**EXERCISE DIRECTIONS**
In the entries below, find the line containing "camera: 100 degrees right, 0 degrees up" and the line containing "(502, 271) = (246, 360): none -> green plate". Copy those two lines and everything between them exactly, and only that.

**DATA EXCERPTS**
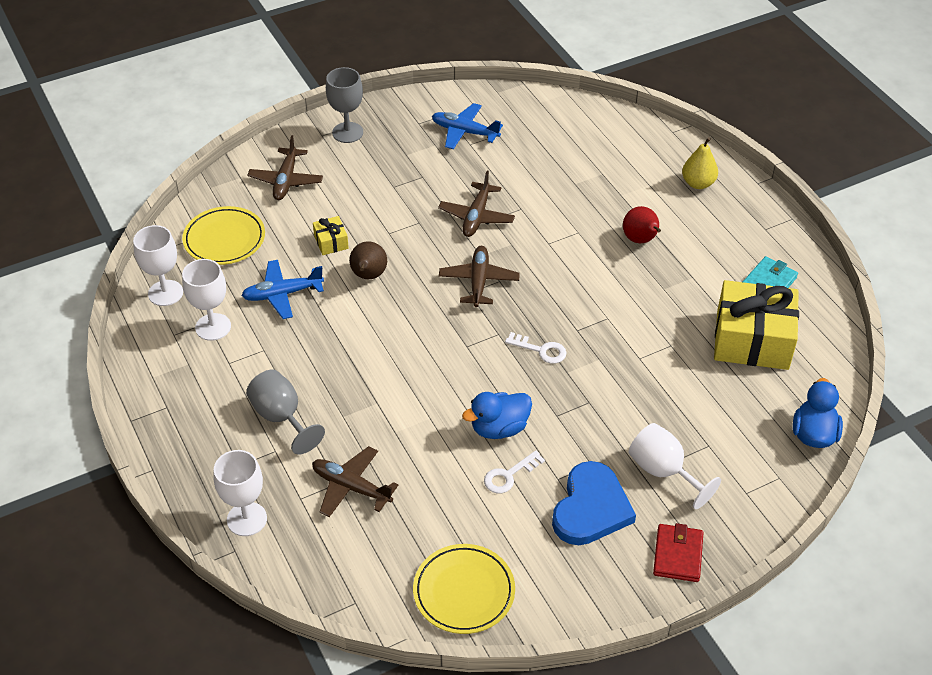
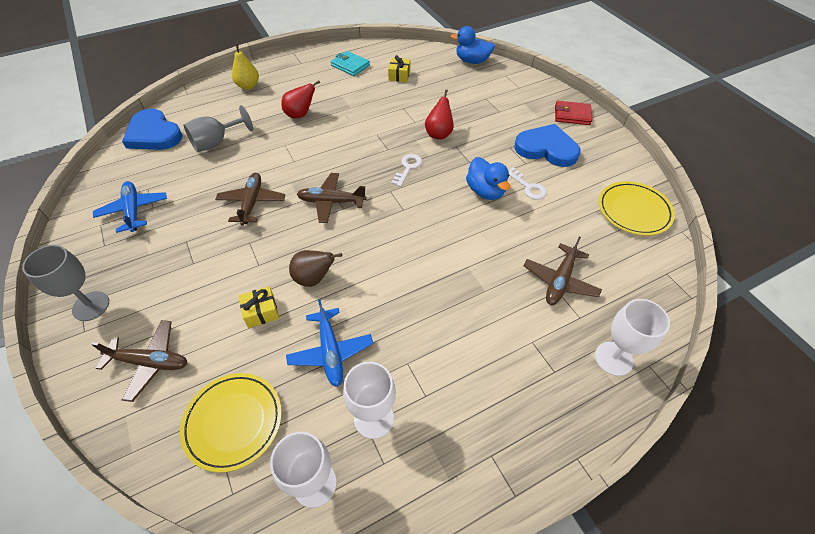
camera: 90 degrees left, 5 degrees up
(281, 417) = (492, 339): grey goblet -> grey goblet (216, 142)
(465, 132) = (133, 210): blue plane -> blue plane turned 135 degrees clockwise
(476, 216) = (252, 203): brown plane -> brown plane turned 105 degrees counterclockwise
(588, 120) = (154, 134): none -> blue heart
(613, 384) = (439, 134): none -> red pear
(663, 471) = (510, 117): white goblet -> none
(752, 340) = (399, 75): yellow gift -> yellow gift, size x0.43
---
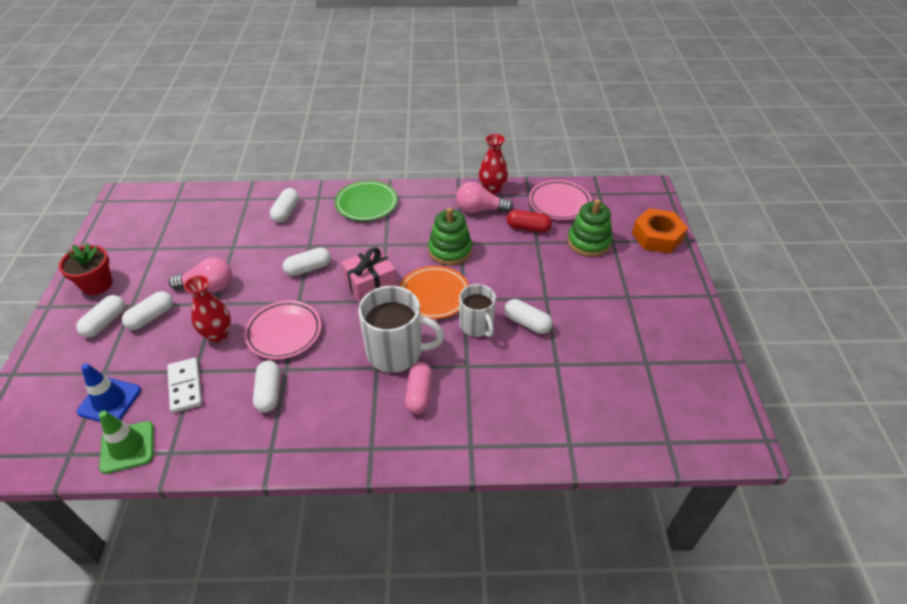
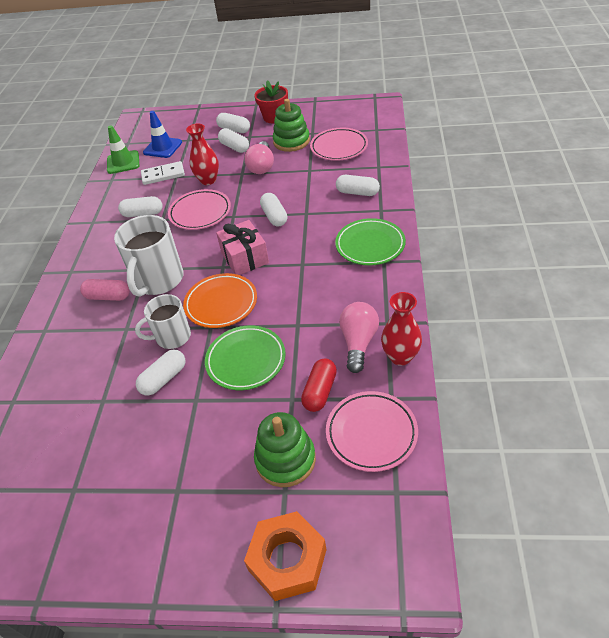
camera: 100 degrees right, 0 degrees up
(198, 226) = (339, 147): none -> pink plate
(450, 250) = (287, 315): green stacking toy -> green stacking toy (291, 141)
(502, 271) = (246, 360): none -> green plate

**OUTPUT**
camera: 100 degrees right, 0 degrees up
(198, 226) = (339, 147): none -> pink plate
(450, 250) = (287, 315): green stacking toy -> green stacking toy (291, 141)
(502, 271) = (246, 360): none -> green plate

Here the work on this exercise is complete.